* **WHAT YOU WILL DO**: The data below holds a line containing "AUDIO pin RX: A3 -> B11" and a line containing "LED2 pin SIG: D4 -> RX"; please quote exactly those two lines and every line between them, and nothing else.

▬▬▬▬▬▬▬▬▬▬

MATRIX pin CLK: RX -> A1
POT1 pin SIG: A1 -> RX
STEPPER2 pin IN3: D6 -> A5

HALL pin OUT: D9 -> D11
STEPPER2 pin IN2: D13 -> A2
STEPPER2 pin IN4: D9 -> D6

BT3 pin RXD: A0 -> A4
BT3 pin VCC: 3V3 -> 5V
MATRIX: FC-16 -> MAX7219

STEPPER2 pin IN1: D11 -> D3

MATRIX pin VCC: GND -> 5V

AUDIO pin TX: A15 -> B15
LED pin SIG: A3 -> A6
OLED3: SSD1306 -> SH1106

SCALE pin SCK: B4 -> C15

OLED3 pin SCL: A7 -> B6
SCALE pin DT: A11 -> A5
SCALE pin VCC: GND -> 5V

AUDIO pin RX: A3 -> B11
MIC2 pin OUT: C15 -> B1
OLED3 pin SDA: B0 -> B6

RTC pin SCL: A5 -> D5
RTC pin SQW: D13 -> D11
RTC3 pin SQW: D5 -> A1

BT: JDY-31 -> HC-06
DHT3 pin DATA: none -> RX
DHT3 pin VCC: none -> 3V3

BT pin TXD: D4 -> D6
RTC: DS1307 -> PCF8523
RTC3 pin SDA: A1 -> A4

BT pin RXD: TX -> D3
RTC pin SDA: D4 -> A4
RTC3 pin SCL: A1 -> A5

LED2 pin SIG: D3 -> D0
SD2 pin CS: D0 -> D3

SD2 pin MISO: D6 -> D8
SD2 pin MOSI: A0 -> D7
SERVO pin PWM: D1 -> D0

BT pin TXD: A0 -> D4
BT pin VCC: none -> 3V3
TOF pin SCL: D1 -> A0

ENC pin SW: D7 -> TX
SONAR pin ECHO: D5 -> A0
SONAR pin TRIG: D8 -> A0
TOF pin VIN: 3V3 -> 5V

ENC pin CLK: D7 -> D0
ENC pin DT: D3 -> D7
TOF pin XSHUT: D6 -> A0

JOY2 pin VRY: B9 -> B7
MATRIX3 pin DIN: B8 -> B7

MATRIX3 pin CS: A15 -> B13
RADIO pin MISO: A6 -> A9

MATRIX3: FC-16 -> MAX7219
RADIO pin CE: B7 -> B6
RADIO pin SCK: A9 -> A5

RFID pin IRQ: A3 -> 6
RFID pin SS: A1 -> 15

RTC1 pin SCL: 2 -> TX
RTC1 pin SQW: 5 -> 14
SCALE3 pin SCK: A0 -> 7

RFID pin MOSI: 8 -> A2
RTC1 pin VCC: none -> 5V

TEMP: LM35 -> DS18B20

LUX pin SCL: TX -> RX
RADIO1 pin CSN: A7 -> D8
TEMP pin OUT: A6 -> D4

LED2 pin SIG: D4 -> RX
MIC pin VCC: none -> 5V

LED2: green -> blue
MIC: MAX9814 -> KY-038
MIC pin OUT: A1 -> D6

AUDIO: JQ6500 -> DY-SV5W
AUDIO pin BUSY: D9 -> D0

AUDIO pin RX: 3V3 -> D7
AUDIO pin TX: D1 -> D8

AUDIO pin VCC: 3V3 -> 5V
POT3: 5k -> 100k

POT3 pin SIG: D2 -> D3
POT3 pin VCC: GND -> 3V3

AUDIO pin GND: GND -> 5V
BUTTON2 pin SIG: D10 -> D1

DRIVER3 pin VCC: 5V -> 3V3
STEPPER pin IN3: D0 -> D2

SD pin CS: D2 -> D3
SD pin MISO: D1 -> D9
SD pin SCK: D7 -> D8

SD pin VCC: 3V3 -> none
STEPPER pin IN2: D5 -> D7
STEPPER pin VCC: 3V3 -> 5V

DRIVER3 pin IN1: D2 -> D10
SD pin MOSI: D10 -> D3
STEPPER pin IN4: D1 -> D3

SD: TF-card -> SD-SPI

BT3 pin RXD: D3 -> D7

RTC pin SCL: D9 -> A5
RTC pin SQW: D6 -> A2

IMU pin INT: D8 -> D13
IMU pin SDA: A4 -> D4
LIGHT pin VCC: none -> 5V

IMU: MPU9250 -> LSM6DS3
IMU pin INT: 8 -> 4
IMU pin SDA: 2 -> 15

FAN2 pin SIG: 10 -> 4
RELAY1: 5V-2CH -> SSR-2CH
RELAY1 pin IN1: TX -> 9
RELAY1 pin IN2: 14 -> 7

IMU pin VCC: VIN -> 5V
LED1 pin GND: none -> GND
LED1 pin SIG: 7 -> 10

▬▬▬▬▬▬▬▬▬▬

* **THE ANSWER**:
AUDIO pin RX: A3 -> B11
MIC2 pin OUT: C15 -> B1
OLED3 pin SDA: B0 -> B6

RTC pin SCL: A5 -> D5
RTC pin SQW: D13 -> D11
RTC3 pin SQW: D5 -> A1

BT: JDY-31 -> HC-06
DHT3 pin DATA: none -> RX
DHT3 pin VCC: none -> 3V3

BT pin TXD: D4 -> D6
RTC: DS1307 -> PCF8523
RTC3 pin SDA: A1 -> A4

BT pin RXD: TX -> D3
RTC pin SDA: D4 -> A4
RTC3 pin SCL: A1 -> A5

LED2 pin SIG: D3 -> D0
SD2 pin CS: D0 -> D3

SD2 pin MISO: D6 -> D8
SD2 pin MOSI: A0 -> D7
SERVO pin PWM: D1 -> D0

BT pin TXD: A0 -> D4
BT pin VCC: none -> 3V3
TOF pin SCL: D1 -> A0

ENC pin SW: D7 -> TX
SONAR pin ECHO: D5 -> A0
SONAR pin TRIG: D8 -> A0
TOF pin VIN: 3V3 -> 5V

ENC pin CLK: D7 -> D0
ENC pin DT: D3 -> D7
TOF pin XSHUT: D6 -> A0

JOY2 pin VRY: B9 -> B7
MATRIX3 pin DIN: B8 -> B7

MATRIX3 pin CS: A15 -> B13
RADIO pin MISO: A6 -> A9

MATRIX3: FC-16 -> MAX7219
RADIO pin CE: B7 -> B6
RADIO pin SCK: A9 -> A5

RFID pin IRQ: A3 -> 6
RFID pin SS: A1 -> 15

RTC1 pin SCL: 2 -> TX
RTC1 pin SQW: 5 -> 14
SCALE3 pin SCK: A0 -> 7

RFID pin MOSI: 8 -> A2
RTC1 pin VCC: none -> 5V

TEMP: LM35 -> DS18B20

LUX pin SCL: TX -> RX
RADIO1 pin CSN: A7 -> D8
TEMP pin OUT: A6 -> D4

LED2 pin SIG: D4 -> RX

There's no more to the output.